:: TASK DATA

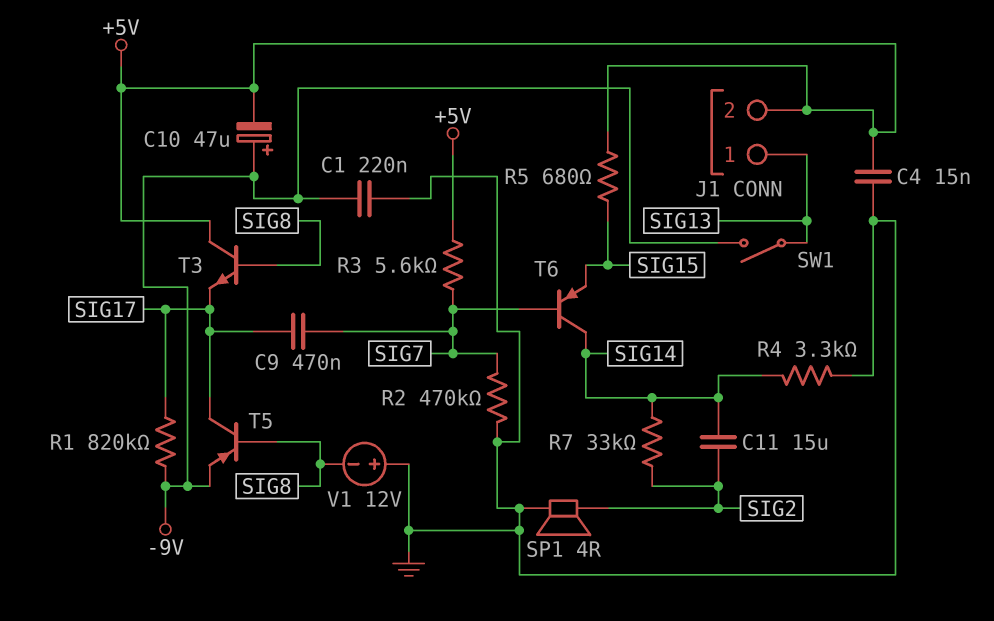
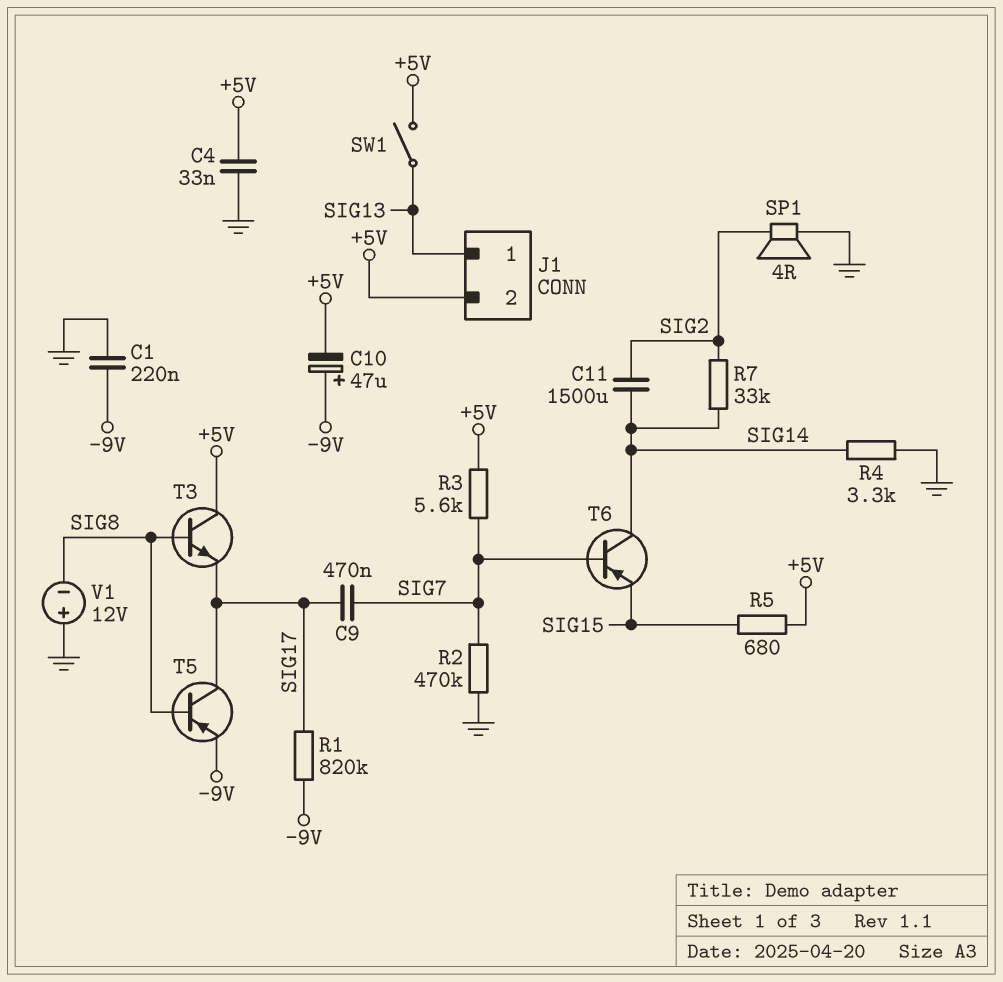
C4: 15nF (+5V, GND) -> 33nF (+5V, GND)
C11: 15uF (SIG2, SIG14) -> 1500uF (SIG2, SIG14)
SW1: switch (-9V, SIG13) -> switch (+5V, SIG13)

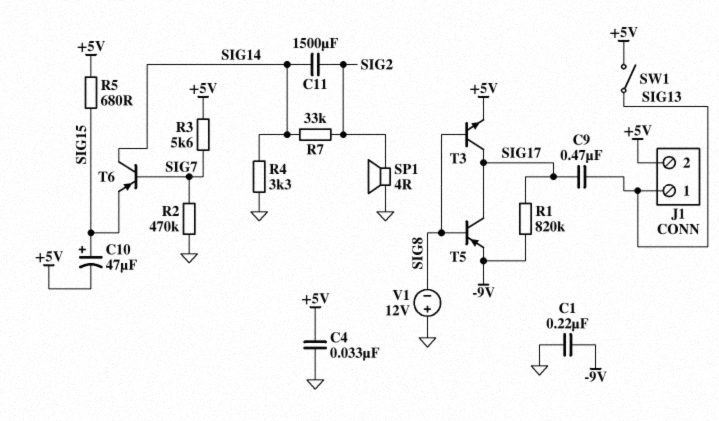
C9: 470nF (SIG7, SIG17) -> 470nF (SIG13, SIG17)
C10: 47uF (plus -9V, minus +5V) -> 47uF (plus SIG15, minus +5V)
T3: NPN (B SIG8, C +5V, E SIG17) -> NPN (B SIG8, C SIG17, E +5V)

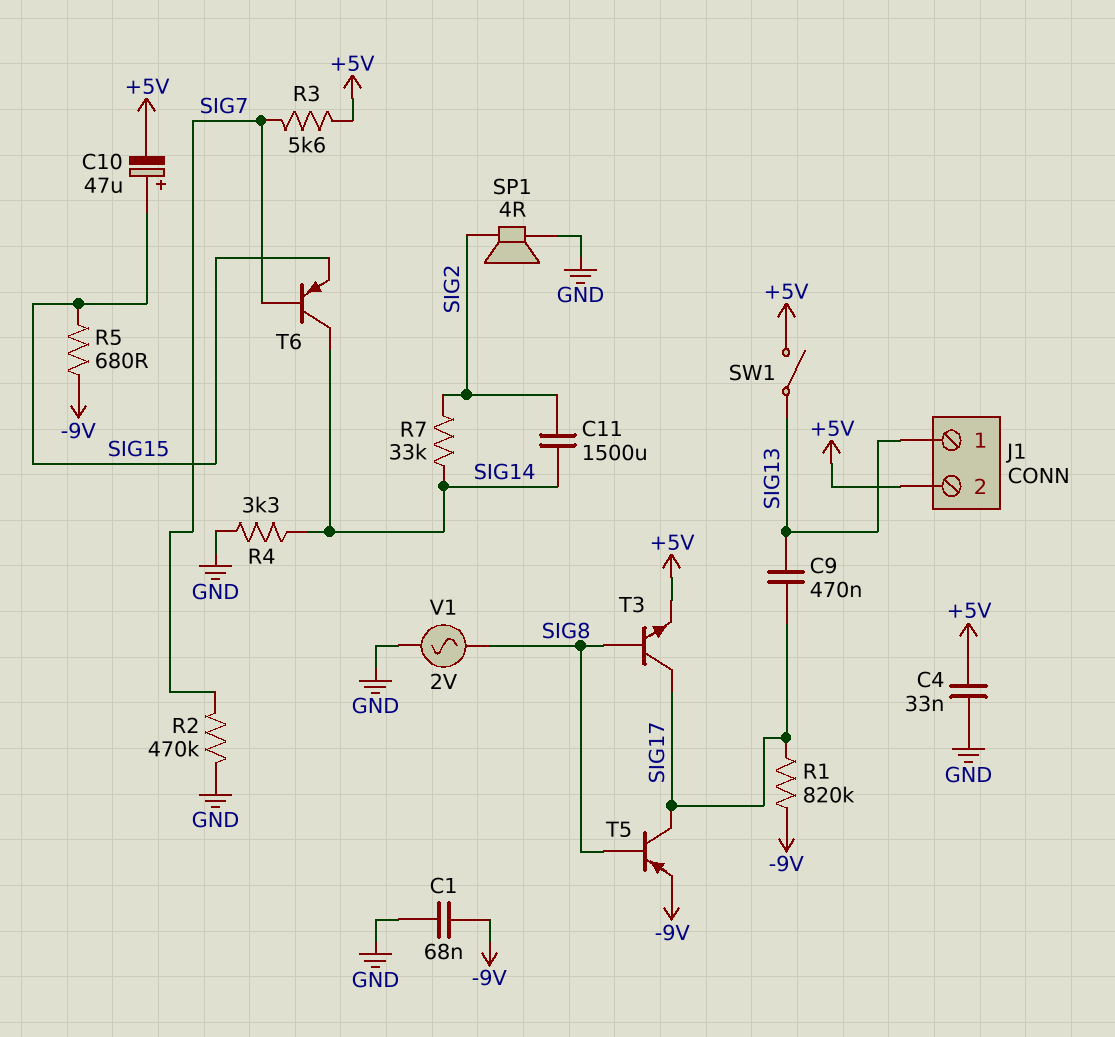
C1: 220nF (-9V, GND) -> 68nF (-9V, GND)
R5: 680 (+5V, SIG15) -> 680 (-9V, SIG15)
V1: 12V (plus GND, minus SIG8) -> AC 2V (GND, SIG8)

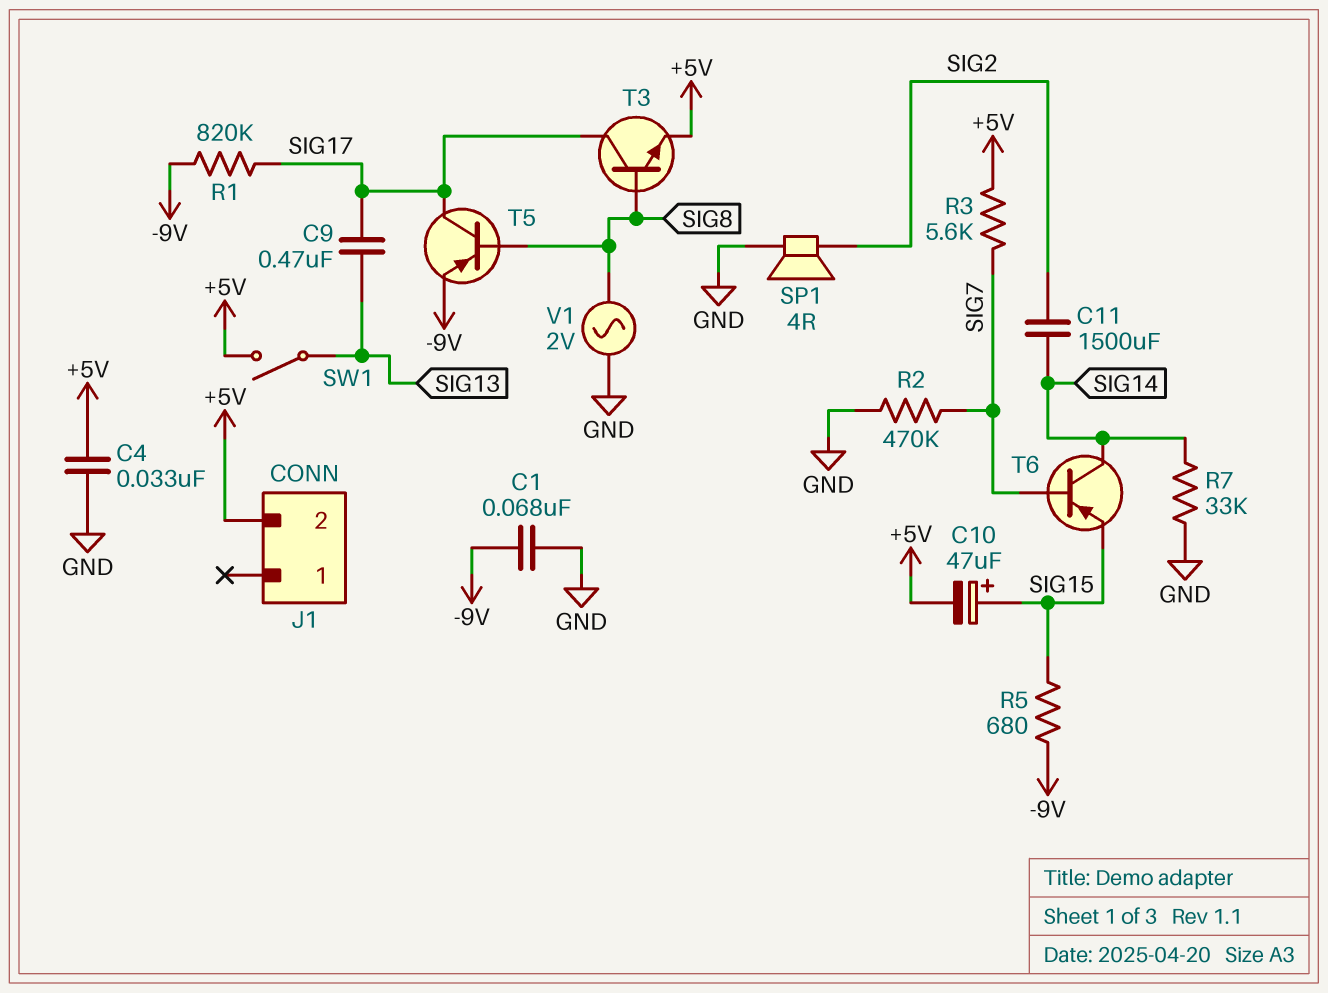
J1 pin 1: SIG13 -> none
R4: 3.3k (GND, SIG14) -> none
R7: 33k (SIG2, SIG14) -> 33k (GND, SIG14)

::::

• [TASK TO COMPLETE]
Only what runs from the line holding "SW1: switch (-9V, SIG13)" through the end of the entries above is to be given again, exactly, with every picture omitted.

• [WRITTEN ANSWER]
SW1: switch (-9V, SIG13) -> switch (+5V, SIG13)

C9: 470nF (SIG7, SIG17) -> 470nF (SIG13, SIG17)
C10: 47uF (plus -9V, minus +5V) -> 47uF (plus SIG15, minus +5V)
T3: NPN (B SIG8, C +5V, E SIG17) -> NPN (B SIG8, C SIG17, E +5V)

C1: 220nF (-9V, GND) -> 68nF (-9V, GND)
R5: 680 (+5V, SIG15) -> 680 (-9V, SIG15)
V1: 12V (plus GND, minus SIG8) -> AC 2V (GND, SIG8)

J1 pin 1: SIG13 -> none
R4: 3.3k (GND, SIG14) -> none
R7: 33k (SIG2, SIG14) -> 33k (GND, SIG14)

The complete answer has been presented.